▶ **Your assignment**
Your answer should hold exactly the lines below from the line with "SW4: switch (+12V, SIG6)" through the line with "SW3: switch (GND, VCC) -> switch (GND, W9)", both included, and no pictures at all.

▶ **Material for this exercise**
--
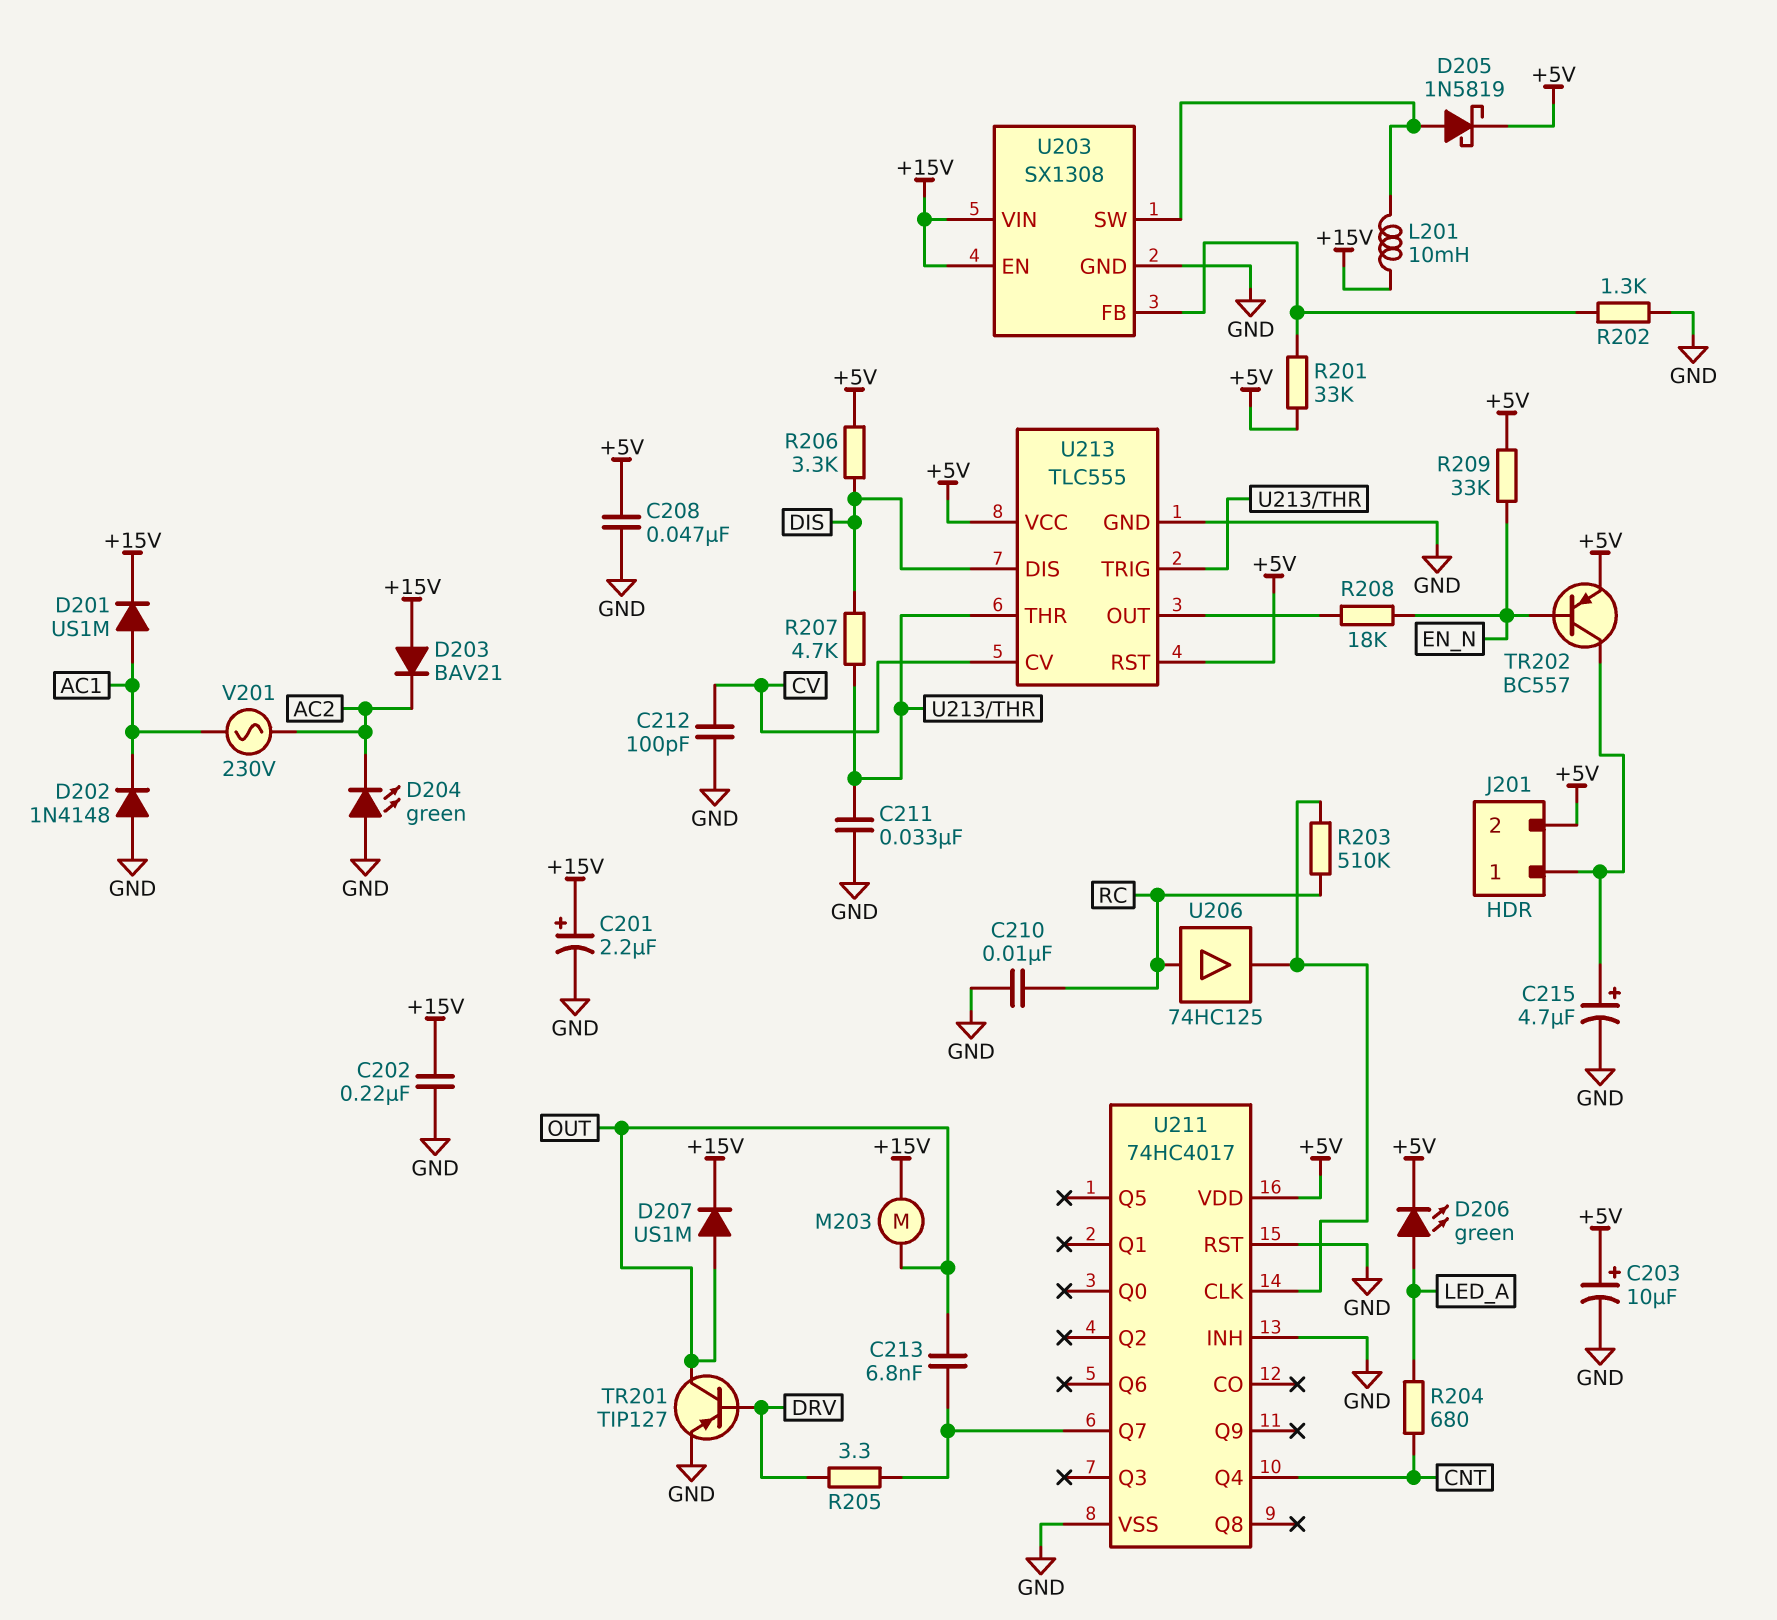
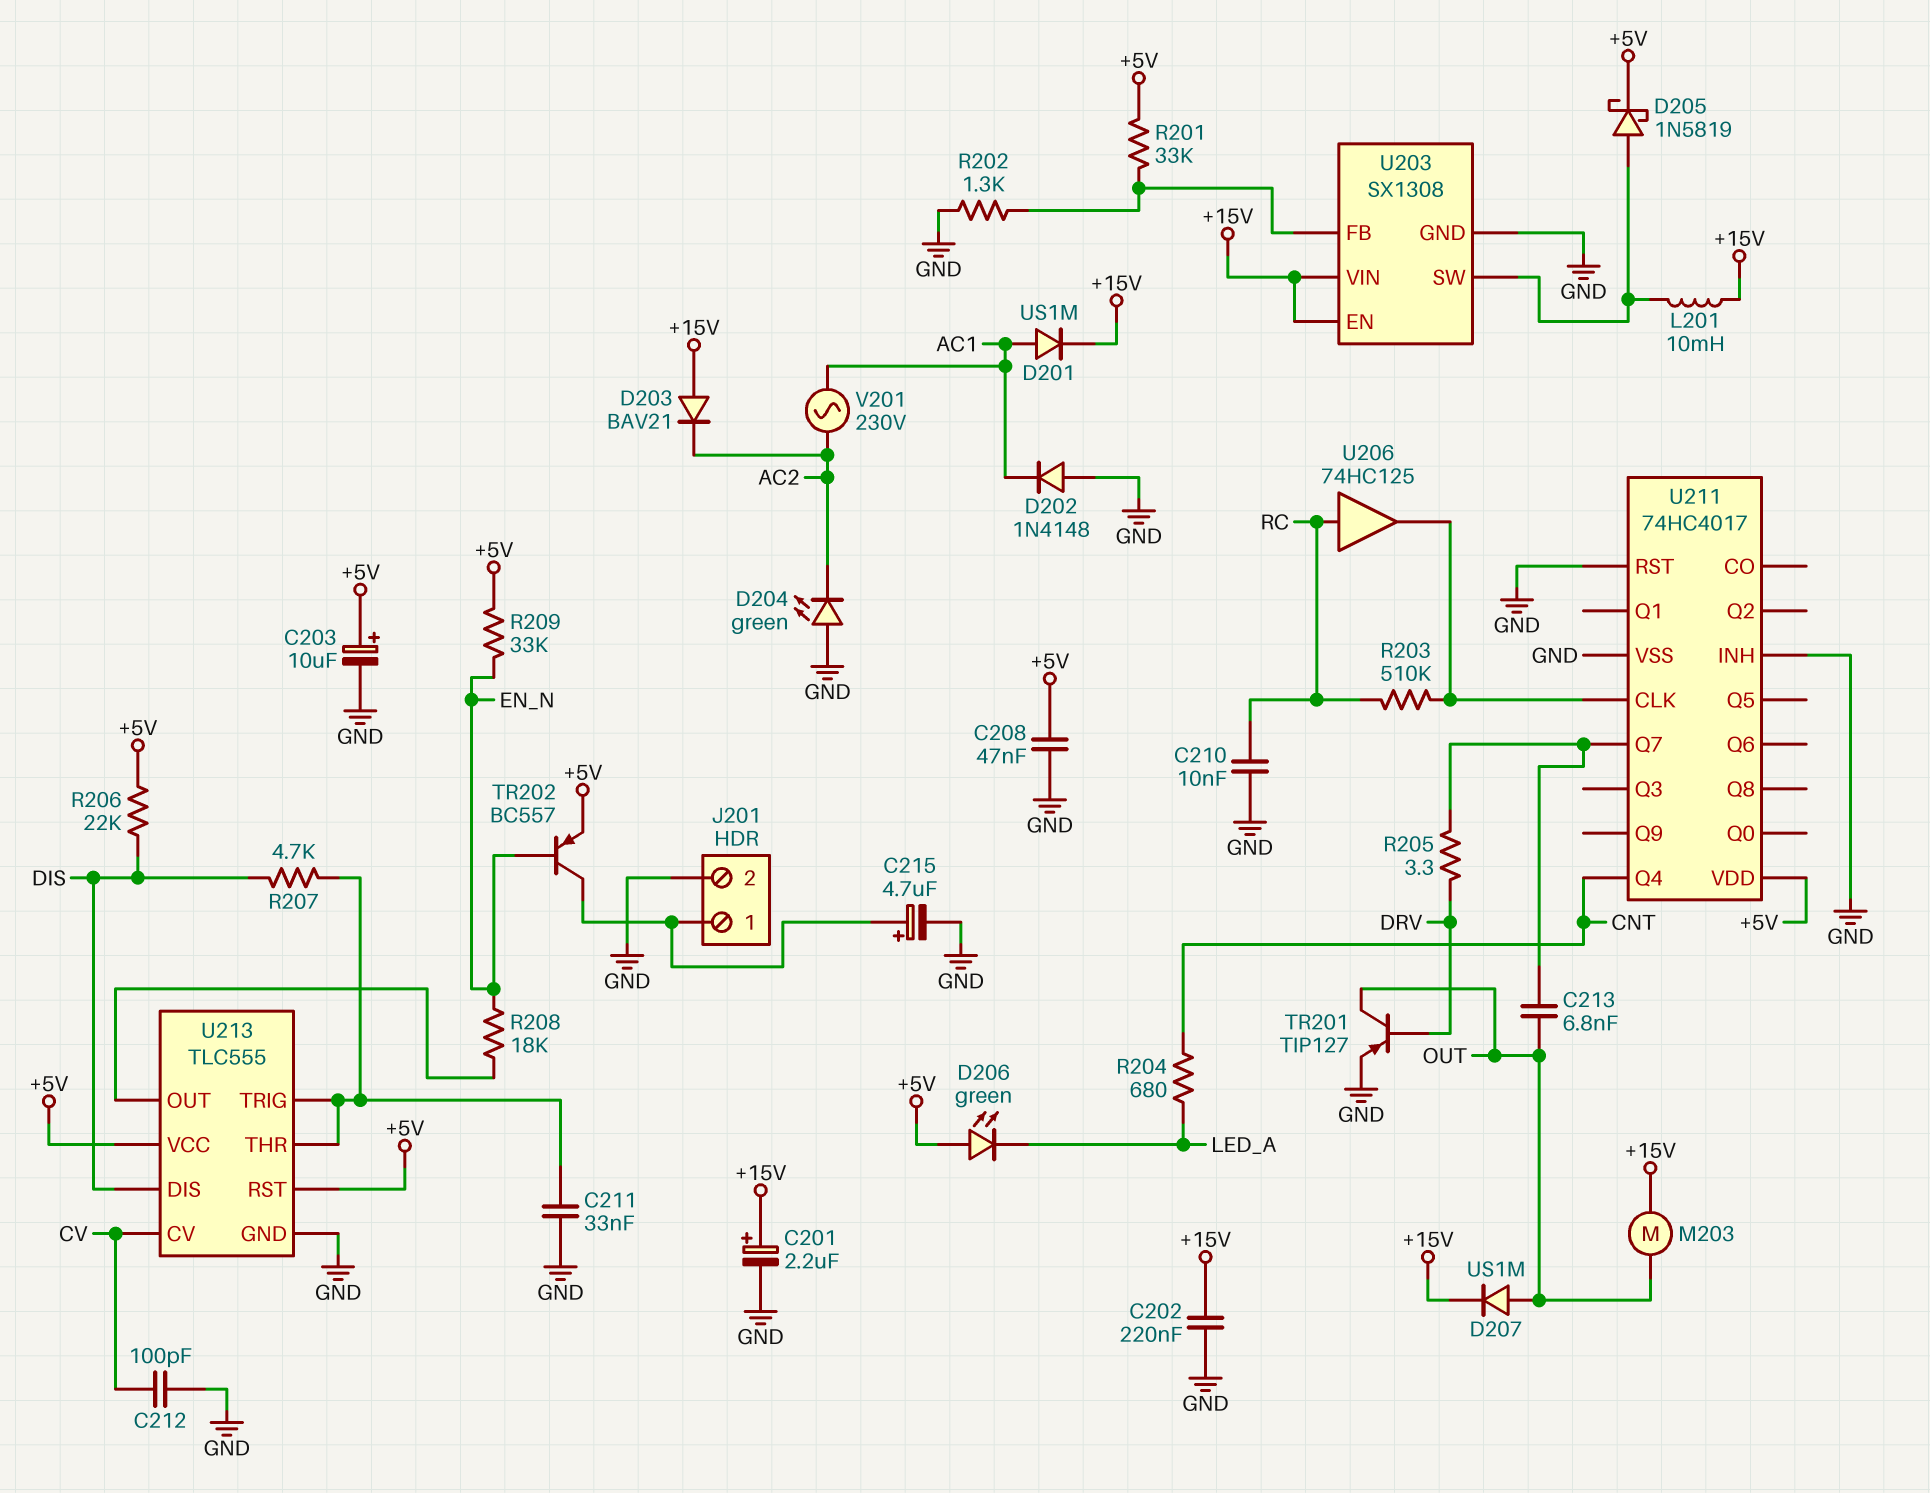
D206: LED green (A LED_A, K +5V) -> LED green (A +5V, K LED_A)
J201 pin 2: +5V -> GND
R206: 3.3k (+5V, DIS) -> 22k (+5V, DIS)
--
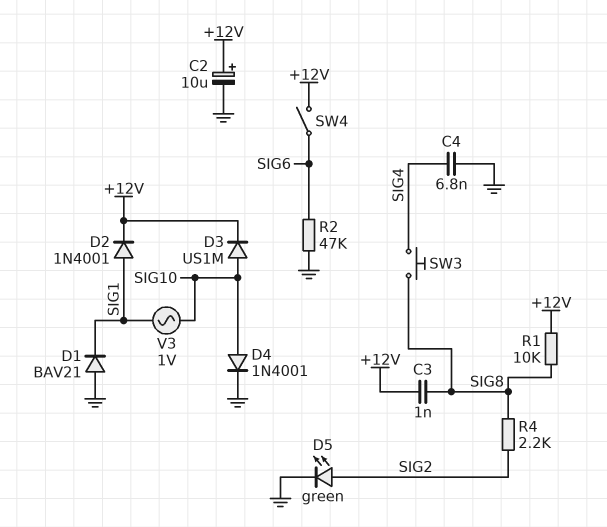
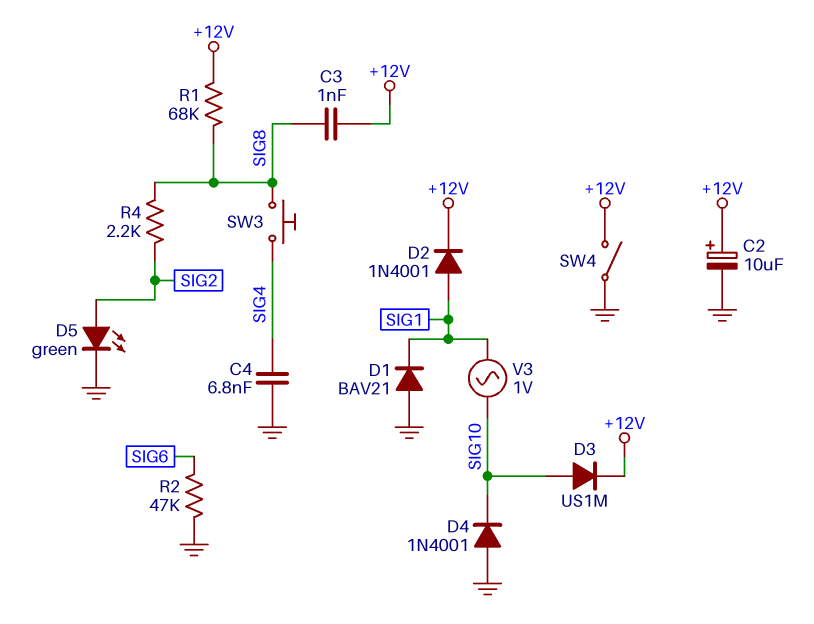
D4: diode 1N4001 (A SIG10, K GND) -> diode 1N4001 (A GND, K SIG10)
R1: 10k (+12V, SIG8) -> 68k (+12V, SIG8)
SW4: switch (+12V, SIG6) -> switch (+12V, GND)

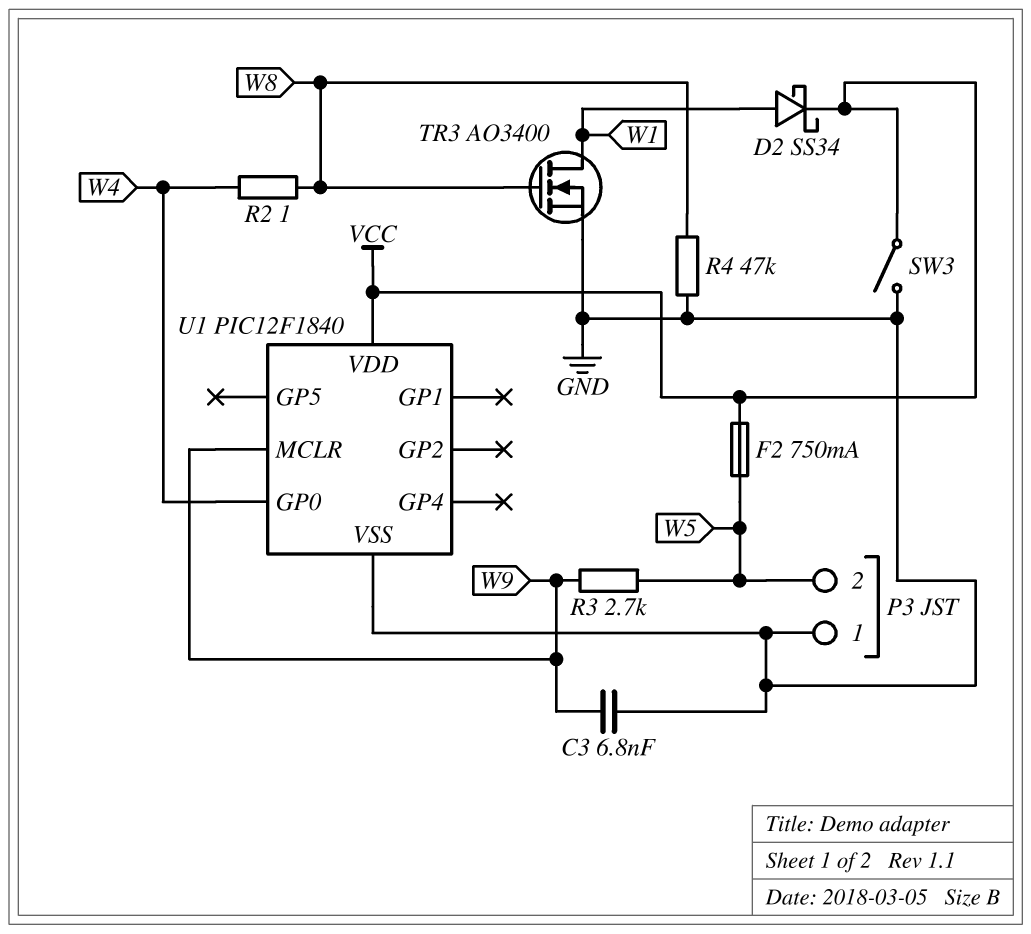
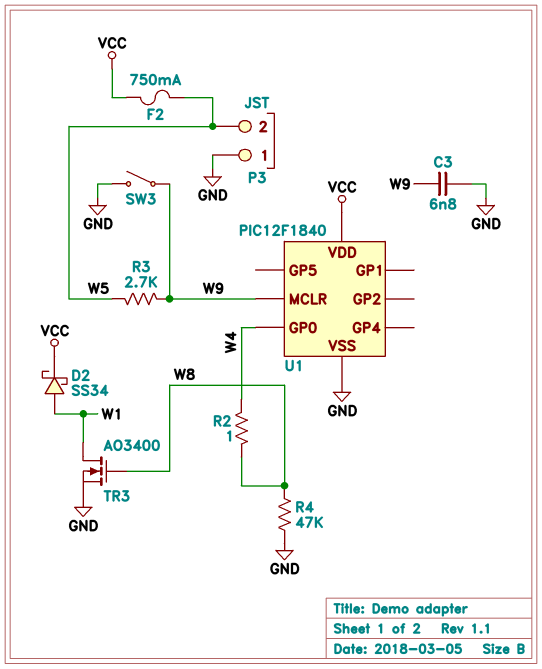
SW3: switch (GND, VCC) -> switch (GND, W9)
--
▶ **Worked solution**
SW4: switch (+12V, SIG6) -> switch (+12V, GND)

SW3: switch (GND, VCC) -> switch (GND, W9)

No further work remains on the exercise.